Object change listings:
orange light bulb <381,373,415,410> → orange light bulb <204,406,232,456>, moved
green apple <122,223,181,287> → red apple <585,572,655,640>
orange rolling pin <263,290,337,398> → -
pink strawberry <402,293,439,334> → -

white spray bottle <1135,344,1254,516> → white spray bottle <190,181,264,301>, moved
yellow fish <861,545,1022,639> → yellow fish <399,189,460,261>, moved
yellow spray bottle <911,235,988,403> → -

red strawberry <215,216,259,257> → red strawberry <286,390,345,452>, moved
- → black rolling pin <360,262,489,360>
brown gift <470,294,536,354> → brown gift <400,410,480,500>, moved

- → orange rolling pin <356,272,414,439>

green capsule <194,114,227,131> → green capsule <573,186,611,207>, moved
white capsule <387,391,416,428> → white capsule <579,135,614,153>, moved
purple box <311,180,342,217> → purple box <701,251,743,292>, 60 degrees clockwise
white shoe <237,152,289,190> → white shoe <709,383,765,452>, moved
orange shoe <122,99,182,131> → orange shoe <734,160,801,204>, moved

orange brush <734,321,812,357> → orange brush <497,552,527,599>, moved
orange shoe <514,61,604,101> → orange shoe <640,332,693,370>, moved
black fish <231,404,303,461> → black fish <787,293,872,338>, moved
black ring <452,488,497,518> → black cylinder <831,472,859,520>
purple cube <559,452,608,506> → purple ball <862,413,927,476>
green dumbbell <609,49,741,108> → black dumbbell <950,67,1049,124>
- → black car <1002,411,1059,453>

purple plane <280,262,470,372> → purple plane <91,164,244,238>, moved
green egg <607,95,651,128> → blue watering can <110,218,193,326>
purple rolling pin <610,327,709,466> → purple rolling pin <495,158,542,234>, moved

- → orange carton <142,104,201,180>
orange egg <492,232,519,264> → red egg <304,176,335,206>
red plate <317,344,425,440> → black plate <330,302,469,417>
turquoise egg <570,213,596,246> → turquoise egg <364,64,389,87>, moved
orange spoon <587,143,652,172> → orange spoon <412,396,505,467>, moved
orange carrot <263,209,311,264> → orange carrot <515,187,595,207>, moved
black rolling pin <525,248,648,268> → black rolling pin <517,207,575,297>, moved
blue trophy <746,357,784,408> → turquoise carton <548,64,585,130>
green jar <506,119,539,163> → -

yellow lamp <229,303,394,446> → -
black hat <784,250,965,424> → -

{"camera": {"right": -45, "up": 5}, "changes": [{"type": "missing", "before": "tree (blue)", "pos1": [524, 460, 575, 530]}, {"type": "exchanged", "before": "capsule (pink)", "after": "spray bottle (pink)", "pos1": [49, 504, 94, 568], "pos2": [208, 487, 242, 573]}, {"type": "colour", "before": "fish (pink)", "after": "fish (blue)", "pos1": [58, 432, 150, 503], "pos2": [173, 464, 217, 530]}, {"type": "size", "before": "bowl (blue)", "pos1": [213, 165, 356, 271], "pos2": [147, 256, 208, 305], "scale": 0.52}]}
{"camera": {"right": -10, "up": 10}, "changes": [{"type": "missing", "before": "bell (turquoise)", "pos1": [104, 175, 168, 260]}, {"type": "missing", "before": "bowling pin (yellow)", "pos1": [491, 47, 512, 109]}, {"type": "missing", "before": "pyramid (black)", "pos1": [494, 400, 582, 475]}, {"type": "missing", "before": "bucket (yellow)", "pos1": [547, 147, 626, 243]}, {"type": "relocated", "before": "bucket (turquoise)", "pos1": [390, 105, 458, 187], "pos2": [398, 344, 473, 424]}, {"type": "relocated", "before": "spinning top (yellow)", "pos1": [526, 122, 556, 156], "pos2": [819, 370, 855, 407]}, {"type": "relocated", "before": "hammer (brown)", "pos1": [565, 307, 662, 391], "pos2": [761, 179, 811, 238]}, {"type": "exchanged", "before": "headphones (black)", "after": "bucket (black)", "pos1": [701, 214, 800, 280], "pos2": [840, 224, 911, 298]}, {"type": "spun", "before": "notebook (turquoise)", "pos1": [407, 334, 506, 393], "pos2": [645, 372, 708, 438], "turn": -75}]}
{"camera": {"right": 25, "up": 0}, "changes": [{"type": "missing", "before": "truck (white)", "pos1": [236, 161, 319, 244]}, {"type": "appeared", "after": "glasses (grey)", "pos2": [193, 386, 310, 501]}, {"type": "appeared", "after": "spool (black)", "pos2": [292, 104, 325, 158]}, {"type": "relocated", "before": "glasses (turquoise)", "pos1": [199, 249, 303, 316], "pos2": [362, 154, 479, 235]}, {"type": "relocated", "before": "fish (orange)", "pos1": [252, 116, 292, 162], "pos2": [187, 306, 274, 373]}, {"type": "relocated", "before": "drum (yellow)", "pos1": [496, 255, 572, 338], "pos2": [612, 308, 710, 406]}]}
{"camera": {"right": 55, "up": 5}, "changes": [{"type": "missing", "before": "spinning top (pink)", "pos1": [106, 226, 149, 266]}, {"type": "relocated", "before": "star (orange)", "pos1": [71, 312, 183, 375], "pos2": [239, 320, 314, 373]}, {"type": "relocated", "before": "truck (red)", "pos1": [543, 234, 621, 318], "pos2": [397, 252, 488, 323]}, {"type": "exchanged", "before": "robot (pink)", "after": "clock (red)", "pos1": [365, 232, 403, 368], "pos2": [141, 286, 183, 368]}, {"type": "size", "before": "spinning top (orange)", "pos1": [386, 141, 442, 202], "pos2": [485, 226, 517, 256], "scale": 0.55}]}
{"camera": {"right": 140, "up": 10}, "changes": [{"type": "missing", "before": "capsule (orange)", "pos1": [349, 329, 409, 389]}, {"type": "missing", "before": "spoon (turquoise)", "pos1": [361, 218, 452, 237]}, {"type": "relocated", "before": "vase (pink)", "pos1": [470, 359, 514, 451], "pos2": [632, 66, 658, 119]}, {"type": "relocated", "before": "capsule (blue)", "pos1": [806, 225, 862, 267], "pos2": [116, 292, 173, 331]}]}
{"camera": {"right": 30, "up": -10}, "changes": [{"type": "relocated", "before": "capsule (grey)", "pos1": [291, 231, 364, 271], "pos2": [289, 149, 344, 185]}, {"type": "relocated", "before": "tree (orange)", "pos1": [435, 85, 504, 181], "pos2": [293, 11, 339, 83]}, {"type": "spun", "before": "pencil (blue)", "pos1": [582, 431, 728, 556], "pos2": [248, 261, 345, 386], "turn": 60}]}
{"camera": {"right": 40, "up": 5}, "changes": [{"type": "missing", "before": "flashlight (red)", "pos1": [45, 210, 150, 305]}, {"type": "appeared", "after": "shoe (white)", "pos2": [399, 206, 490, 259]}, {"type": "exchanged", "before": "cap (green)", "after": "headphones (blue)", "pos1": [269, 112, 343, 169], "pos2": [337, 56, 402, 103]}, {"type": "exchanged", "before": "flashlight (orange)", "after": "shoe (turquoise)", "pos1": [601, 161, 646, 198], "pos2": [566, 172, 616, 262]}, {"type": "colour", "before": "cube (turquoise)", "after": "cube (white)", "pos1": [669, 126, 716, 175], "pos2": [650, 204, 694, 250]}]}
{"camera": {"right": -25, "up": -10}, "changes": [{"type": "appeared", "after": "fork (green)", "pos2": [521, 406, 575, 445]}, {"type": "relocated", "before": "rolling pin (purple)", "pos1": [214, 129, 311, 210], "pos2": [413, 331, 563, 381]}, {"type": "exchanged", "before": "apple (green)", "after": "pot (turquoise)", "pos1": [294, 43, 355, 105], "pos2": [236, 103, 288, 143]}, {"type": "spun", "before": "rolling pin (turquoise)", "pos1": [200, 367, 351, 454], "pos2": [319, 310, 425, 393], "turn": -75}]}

Task goal:
Repeat the entries verbatim through the line with "orange rolling pin <263,290,337,398>".

Task answer:
orange light bulb <381,373,415,410> → orange light bulb <204,406,232,456>, moved
green apple <122,223,181,287> → red apple <585,572,655,640>
orange rolling pin <263,290,337,398> → -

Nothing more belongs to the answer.